• What to produce
Search the records for the string "vela". Copy each line where it occurs.

*** Opening of Record extracts ***

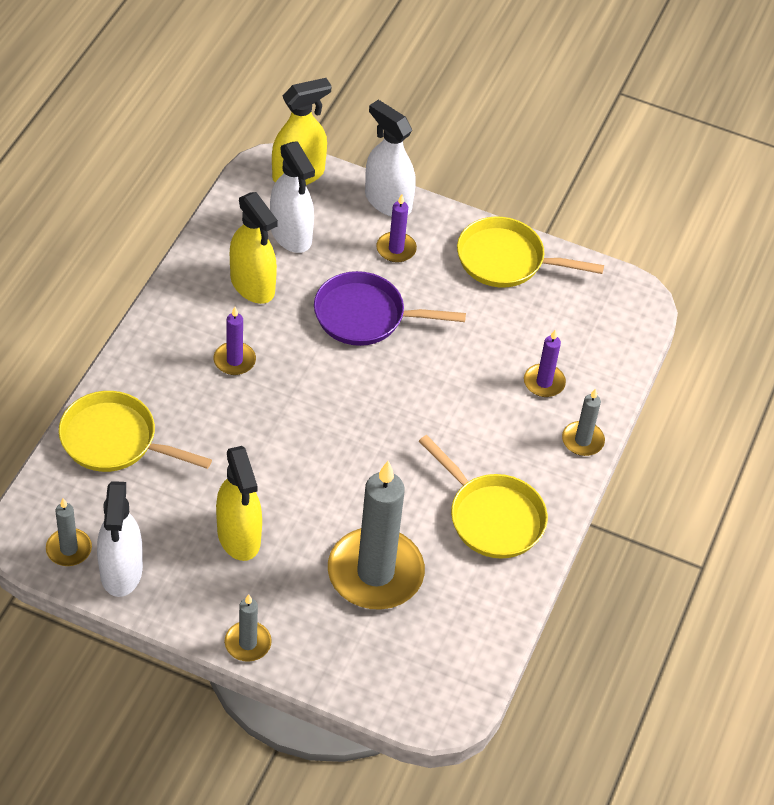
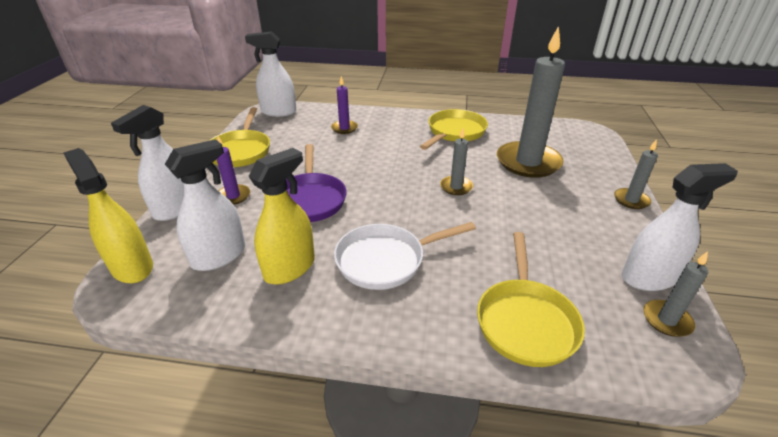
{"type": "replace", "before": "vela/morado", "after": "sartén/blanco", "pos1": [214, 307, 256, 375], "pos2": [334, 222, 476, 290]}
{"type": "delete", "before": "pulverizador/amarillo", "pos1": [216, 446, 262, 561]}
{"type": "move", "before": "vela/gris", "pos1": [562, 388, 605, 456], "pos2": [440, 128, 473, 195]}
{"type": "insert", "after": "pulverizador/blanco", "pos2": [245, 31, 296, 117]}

*** Close of Record extracts ***
*** Opening of Record extracts ***

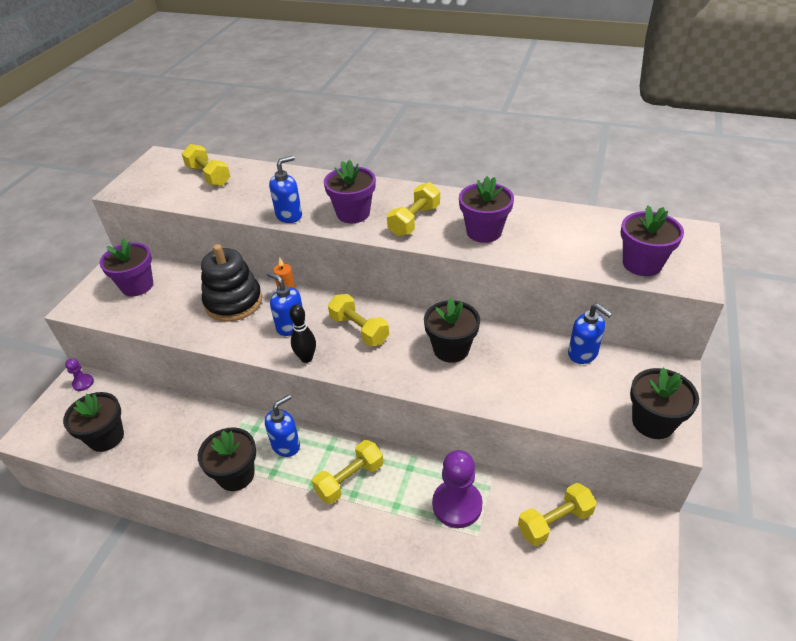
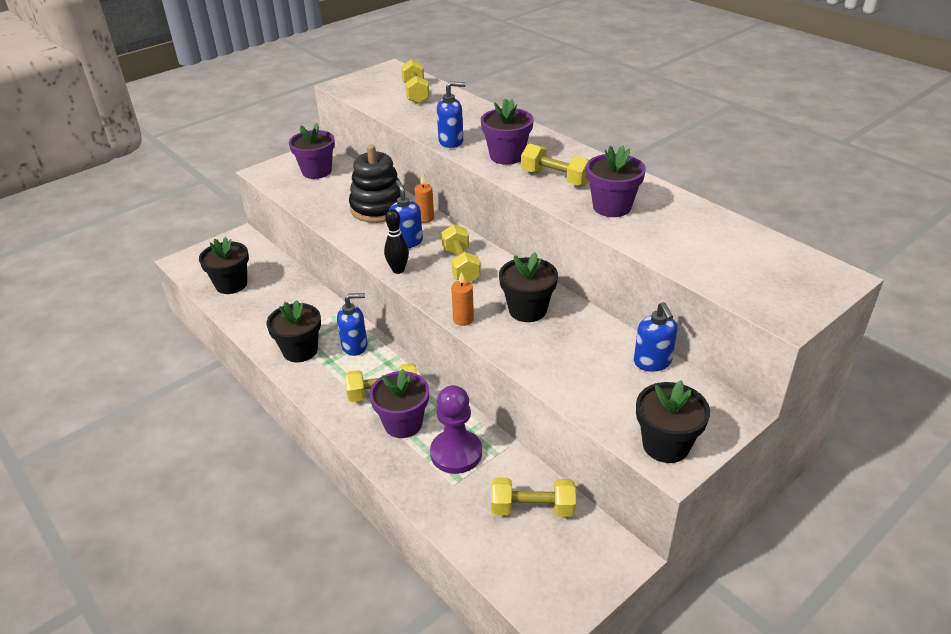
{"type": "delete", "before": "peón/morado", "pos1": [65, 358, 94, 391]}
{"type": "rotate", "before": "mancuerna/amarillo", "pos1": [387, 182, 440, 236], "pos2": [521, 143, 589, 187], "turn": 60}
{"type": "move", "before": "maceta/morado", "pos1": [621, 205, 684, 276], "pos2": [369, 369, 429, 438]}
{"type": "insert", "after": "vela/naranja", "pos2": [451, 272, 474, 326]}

*** Close of Record extracts ***

• Written solution
{"type": "replace", "before": "vela/morado", "after": "sartén/blanco", "pos1": [214, 307, 256, 375], "pos2": [334, 222, 476, 290]}
{"type": "move", "before": "vela/gris", "pos1": [562, 388, 605, 456], "pos2": [440, 128, 473, 195]}
{"type": "insert", "after": "vela/naranja", "pos2": [451, 272, 474, 326]}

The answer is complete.